> **EXERCISE DATA**:
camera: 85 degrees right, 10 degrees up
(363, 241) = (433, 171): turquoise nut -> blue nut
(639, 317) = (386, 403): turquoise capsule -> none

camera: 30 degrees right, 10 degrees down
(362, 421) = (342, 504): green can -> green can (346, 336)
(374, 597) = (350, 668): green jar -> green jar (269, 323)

--

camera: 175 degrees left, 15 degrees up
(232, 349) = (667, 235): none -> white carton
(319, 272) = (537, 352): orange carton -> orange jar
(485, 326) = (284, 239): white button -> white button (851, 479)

> **EXERCISE INSTRUCTIONS**: Spot every line in the entries that includes the word "turquoise", and copy each one out.

> **EXERCISE OUTPUT**:
(363, 241) = (433, 171): turquoise nut -> blue nut
(639, 317) = (386, 403): turquoise capsule -> none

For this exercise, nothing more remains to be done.